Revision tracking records

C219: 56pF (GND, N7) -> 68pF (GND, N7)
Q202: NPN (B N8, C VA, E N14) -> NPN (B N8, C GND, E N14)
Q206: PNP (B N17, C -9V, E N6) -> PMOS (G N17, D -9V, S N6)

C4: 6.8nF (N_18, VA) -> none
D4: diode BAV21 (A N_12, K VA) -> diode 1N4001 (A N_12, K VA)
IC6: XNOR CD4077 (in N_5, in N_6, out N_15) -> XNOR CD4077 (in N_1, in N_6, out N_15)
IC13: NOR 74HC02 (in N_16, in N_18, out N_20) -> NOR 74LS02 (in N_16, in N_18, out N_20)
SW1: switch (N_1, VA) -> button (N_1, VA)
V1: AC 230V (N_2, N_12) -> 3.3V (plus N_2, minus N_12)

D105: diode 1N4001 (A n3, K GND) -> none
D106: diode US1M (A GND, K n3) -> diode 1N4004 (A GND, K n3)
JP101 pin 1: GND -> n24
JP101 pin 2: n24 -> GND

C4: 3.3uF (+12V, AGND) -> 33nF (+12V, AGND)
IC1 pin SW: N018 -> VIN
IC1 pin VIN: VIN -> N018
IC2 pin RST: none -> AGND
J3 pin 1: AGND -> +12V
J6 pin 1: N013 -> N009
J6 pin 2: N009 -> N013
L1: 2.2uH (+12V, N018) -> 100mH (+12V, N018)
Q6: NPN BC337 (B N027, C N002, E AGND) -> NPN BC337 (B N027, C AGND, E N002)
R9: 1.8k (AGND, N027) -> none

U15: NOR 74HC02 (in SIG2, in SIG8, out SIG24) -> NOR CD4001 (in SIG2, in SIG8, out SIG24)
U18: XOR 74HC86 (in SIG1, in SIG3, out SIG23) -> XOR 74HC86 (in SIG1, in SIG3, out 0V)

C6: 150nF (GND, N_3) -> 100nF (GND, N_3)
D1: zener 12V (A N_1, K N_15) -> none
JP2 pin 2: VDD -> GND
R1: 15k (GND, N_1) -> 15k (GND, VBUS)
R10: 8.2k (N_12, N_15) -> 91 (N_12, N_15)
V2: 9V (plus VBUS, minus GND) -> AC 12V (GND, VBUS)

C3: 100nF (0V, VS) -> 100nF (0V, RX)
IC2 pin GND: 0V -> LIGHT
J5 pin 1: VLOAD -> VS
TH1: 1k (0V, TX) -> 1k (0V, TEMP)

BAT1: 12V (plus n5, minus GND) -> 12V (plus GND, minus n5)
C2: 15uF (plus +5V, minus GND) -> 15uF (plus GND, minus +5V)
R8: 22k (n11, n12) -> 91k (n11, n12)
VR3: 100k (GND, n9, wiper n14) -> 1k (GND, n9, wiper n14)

→ EXERCISE PROMPT
Among the records above, only the lines between the line holding "V1: AC 230V" and the line holding "R9: 1.8k (AGND, N027) -> none", inclusive, are to be output, exactly as written.

→ RESULT OF THIS EXERCISE
V1: AC 230V (N_2, N_12) -> 3.3V (plus N_2, minus N_12)

D105: diode 1N4001 (A n3, K GND) -> none
D106: diode US1M (A GND, K n3) -> diode 1N4004 (A GND, K n3)
JP101 pin 1: GND -> n24
JP101 pin 2: n24 -> GND

C4: 3.3uF (+12V, AGND) -> 33nF (+12V, AGND)
IC1 pin SW: N018 -> VIN
IC1 pin VIN: VIN -> N018
IC2 pin RST: none -> AGND
J3 pin 1: AGND -> +12V
J6 pin 1: N013 -> N009
J6 pin 2: N009 -> N013
L1: 2.2uH (+12V, N018) -> 100mH (+12V, N018)
Q6: NPN BC337 (B N027, C N002, E AGND) -> NPN BC337 (B N027, C AGND, E N002)
R9: 1.8k (AGND, N027) -> none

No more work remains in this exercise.